* _INSTRUCTIONS FOR THE TASK_:
Return, unaltered, every line from the beginning of the material below up to and including the one with "[551, 242, 589, 286]".
☆ ☆ ☆
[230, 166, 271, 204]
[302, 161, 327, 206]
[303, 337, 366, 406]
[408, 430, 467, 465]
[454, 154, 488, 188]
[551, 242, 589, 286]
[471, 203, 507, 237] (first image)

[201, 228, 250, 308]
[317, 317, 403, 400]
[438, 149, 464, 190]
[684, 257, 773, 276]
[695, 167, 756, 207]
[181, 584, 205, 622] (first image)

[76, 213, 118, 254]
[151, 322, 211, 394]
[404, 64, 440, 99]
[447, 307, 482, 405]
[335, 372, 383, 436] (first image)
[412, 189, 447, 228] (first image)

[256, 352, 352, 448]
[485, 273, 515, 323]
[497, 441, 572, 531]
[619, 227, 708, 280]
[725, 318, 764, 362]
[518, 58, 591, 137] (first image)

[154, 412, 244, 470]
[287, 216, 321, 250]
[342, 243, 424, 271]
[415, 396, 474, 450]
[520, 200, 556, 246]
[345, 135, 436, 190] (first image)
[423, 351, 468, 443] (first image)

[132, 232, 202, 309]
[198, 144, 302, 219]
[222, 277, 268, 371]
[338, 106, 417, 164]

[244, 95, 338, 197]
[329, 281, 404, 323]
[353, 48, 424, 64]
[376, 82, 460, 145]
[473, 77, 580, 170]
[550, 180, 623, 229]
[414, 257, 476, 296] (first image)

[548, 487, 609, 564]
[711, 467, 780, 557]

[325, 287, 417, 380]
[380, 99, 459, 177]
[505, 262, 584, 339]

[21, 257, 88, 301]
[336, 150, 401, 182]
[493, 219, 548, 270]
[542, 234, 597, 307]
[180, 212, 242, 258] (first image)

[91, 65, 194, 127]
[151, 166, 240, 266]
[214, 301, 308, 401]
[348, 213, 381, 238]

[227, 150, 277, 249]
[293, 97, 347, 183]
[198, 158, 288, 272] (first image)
☆ ☆ ☆
* _REPLY TO THE EXERCISE_:
[230, 166, 271, 204]
[302, 161, 327, 206]
[303, 337, 366, 406]
[408, 430, 467, 465]
[454, 154, 488, 188]
[551, 242, 589, 286]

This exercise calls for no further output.